__WORK REQUIRED__. Please gather and copy out every line in the entries below that contains the string "place". Case counts.

________________

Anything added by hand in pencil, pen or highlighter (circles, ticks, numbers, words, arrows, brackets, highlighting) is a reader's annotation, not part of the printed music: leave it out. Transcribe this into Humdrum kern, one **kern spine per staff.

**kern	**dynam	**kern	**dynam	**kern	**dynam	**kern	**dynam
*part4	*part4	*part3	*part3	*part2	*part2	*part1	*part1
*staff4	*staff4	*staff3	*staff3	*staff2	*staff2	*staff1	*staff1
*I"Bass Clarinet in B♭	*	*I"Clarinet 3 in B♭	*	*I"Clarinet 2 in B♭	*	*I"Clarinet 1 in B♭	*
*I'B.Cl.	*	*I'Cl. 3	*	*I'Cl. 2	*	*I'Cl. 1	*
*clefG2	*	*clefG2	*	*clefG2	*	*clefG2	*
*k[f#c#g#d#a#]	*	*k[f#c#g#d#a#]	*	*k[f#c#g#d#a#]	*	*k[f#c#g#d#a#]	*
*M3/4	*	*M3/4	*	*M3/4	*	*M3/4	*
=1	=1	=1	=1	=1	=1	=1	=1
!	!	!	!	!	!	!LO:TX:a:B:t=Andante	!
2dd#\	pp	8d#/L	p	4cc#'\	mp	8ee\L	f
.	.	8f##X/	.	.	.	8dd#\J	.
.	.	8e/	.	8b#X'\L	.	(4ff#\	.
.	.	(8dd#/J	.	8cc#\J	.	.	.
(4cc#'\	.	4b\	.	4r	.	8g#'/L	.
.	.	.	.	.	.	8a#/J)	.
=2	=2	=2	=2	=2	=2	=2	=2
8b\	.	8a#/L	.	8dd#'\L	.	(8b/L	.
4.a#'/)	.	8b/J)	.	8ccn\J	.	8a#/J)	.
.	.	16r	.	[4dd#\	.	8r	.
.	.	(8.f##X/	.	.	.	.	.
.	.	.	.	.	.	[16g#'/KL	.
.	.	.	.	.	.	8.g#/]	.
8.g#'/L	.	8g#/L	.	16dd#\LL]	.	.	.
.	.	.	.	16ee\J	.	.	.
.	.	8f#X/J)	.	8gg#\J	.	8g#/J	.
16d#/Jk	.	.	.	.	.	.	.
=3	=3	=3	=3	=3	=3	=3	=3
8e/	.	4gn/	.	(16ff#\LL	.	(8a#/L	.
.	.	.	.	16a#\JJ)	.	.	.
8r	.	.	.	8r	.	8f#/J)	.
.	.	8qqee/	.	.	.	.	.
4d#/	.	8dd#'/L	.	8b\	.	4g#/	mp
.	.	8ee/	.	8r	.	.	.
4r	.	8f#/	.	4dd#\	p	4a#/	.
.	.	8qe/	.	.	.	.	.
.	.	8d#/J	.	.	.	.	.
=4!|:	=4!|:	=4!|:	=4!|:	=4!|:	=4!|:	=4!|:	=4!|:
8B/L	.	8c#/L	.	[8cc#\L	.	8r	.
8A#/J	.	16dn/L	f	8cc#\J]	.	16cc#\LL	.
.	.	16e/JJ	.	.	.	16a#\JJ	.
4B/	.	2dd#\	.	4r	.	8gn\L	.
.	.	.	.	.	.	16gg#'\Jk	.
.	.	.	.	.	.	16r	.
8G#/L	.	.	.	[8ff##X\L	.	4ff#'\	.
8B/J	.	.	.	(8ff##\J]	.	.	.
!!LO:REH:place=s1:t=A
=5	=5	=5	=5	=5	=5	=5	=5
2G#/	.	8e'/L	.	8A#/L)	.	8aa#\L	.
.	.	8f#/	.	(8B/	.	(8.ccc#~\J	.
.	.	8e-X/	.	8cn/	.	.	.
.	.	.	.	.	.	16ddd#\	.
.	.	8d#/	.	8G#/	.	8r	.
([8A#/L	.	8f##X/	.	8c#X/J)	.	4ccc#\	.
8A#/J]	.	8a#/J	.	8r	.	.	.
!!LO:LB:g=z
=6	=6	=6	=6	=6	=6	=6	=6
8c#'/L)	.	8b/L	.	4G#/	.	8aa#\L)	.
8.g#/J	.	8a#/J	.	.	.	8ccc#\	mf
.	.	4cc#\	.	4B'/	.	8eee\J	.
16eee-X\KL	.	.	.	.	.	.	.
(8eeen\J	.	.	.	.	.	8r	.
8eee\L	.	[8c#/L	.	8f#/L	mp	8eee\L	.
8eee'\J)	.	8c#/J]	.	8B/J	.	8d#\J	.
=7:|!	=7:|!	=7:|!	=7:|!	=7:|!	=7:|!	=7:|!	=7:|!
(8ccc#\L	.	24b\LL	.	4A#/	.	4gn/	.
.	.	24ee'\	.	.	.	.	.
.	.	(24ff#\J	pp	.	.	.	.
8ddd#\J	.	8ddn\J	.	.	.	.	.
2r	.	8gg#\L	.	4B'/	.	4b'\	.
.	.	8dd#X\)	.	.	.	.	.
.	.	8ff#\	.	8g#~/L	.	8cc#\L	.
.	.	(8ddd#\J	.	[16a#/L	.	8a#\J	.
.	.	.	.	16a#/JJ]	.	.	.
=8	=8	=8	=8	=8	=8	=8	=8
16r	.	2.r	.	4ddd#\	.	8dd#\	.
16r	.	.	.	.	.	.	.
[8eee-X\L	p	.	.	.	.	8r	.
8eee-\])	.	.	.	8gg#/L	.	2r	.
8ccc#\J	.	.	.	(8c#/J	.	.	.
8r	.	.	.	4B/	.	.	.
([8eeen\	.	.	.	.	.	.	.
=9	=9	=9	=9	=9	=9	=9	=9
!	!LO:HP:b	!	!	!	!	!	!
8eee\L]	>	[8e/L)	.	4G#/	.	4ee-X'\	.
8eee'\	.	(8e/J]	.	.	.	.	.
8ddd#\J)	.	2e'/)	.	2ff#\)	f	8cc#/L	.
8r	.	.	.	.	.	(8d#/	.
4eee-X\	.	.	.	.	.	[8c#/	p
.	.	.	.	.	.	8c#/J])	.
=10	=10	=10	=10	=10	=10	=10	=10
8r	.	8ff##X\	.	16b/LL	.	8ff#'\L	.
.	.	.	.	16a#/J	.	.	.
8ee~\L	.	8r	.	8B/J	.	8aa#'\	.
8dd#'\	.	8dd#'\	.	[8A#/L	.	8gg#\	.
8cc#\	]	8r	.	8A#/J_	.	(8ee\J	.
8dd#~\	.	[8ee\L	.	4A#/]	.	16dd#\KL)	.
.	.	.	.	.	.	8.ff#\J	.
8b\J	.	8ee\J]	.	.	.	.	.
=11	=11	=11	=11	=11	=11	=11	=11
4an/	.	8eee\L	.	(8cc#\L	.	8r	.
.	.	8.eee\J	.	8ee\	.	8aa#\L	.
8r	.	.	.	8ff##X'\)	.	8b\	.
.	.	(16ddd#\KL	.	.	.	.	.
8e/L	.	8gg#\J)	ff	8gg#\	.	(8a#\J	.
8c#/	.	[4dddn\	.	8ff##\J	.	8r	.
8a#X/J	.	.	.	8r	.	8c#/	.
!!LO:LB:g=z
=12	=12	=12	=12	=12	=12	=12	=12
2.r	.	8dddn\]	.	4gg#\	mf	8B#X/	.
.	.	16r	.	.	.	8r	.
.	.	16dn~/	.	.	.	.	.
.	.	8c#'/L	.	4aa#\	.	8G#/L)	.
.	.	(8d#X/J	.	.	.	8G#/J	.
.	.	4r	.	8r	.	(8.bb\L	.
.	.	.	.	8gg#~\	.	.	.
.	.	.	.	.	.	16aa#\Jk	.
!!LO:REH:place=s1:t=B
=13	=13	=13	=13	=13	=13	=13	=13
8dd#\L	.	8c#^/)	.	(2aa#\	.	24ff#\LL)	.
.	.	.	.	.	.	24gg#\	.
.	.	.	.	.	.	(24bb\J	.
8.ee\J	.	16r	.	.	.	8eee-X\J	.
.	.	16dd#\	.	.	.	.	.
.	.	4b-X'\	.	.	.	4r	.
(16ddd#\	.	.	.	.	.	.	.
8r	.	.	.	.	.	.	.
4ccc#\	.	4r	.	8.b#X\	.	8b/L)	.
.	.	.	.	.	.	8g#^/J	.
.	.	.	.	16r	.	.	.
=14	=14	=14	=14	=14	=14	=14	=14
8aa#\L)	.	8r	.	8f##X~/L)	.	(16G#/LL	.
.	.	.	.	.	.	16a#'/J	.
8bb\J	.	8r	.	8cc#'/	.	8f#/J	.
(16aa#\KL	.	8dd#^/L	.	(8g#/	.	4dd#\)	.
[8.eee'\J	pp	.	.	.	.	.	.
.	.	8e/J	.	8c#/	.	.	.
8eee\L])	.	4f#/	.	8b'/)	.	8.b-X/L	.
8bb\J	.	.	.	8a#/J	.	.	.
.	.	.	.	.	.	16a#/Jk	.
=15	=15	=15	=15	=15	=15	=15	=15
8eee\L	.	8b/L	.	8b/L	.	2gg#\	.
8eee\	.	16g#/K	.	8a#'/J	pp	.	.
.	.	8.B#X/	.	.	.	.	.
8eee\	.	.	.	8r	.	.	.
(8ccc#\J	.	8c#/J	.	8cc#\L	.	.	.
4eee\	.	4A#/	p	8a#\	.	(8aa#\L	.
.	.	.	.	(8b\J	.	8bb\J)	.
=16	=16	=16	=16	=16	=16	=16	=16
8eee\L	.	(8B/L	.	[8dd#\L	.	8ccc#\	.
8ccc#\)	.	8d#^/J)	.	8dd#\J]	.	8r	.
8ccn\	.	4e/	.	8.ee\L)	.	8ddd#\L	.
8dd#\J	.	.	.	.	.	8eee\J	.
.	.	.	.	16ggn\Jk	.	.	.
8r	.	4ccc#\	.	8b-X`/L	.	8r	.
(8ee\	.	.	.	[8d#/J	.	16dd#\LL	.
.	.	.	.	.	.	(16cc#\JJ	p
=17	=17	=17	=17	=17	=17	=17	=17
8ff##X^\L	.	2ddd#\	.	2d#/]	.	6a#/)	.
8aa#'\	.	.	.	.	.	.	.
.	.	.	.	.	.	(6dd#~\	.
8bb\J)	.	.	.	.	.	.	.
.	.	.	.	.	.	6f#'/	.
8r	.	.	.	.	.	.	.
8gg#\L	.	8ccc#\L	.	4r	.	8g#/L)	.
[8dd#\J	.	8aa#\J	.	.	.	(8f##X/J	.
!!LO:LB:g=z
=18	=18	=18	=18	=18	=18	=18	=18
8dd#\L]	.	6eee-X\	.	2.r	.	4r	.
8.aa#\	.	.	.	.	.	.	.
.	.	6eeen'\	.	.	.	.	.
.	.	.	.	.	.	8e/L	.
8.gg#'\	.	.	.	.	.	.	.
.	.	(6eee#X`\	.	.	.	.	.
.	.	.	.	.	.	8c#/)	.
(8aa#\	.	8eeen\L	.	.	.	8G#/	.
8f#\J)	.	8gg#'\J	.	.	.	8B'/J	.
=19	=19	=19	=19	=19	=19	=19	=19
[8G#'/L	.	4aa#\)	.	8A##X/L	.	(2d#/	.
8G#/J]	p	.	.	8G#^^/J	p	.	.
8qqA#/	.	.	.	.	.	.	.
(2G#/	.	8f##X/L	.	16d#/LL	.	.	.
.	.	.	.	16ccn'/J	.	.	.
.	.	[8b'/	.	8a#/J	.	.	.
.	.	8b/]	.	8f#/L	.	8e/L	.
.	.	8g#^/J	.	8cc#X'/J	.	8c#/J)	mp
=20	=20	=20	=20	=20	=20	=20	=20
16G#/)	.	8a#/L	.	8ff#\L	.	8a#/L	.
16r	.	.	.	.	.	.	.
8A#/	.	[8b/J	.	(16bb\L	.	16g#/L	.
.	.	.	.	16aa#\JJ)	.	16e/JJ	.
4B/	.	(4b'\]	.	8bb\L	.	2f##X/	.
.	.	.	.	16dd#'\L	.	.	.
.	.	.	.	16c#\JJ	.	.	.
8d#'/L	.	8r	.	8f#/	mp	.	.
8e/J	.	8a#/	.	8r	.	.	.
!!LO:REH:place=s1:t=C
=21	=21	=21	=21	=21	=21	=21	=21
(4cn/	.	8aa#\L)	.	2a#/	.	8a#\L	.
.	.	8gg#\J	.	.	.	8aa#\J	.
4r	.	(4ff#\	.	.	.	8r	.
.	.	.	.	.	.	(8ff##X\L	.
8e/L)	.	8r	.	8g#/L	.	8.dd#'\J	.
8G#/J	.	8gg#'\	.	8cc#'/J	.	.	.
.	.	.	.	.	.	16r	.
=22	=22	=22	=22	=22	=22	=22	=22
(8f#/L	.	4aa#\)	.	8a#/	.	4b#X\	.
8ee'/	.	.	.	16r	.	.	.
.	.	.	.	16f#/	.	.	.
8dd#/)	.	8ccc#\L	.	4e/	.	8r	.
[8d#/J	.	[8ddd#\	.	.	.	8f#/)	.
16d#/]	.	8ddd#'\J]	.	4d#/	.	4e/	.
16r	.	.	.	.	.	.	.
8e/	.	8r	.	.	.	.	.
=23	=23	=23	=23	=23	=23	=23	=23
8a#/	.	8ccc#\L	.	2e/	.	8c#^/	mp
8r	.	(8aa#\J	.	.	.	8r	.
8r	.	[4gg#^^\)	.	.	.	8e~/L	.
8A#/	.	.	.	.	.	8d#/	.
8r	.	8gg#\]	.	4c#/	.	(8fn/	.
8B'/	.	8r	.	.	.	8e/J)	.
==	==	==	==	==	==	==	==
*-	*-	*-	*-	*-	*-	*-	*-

________________

__WRITTEN SOLUTION__.
!!LO:REH:place=s1:t=A
!!LO:REH:place=s1:t=B
!!LO:REH:place=s1:t=C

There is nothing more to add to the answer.